Output the lines of the material as a JSON list of strings, one string per line with blank lines omitted, starting at the line containing "Question: Could wooden" and continuing through the end of the material.

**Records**
---------------
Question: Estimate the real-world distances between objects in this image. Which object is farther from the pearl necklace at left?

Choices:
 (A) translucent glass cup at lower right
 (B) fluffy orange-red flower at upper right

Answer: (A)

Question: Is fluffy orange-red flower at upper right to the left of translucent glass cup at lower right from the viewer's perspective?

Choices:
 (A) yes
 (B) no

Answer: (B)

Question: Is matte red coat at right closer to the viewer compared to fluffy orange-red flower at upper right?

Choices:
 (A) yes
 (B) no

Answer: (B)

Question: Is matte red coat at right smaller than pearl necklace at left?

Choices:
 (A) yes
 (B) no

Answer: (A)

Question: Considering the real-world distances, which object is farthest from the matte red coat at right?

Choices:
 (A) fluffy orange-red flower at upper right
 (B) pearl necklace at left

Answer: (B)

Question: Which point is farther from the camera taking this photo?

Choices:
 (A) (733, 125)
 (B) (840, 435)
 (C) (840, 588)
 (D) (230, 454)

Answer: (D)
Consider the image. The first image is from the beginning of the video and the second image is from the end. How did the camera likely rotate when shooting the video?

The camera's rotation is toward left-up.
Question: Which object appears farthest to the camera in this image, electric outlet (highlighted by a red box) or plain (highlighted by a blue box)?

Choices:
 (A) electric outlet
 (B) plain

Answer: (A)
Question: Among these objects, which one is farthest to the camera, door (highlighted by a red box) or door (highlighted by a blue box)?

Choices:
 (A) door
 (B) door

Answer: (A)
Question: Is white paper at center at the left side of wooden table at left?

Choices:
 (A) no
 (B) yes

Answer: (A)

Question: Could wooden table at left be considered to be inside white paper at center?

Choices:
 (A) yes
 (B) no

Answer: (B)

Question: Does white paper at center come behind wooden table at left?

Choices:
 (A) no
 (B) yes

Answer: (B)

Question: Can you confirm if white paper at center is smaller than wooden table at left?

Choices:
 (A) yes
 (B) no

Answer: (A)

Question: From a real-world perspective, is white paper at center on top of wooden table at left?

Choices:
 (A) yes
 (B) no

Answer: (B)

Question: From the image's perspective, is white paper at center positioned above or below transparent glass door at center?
---------------
**Solution to the problem**
[
  "Question: Could wooden table at left be considered to be inside white paper at center?",
  "Choices:",
  " (A) yes",
  " (B) no",
  "Answer: (B)",
  "Question: Does white paper at center come behind wooden table at left?",
  "Choices:",
  " (A) no",
  " (B) yes",
  "Answer: (B)",
  "Question: Can you confirm if white paper at center is smaller than wooden table at left?",
  "Choices:",
  " (A) yes",
  " (B) no",
  "Answer: (A)",
  "Question: From a real-world perspective, is white paper at center on top of wooden table at left?",
  "Choices:",
  " (A) yes",
  " (B) no",
  "Answer: (B)",
  "Question: From the image's perspective, is white paper at center positioned above or below transparent glass door at center?"
]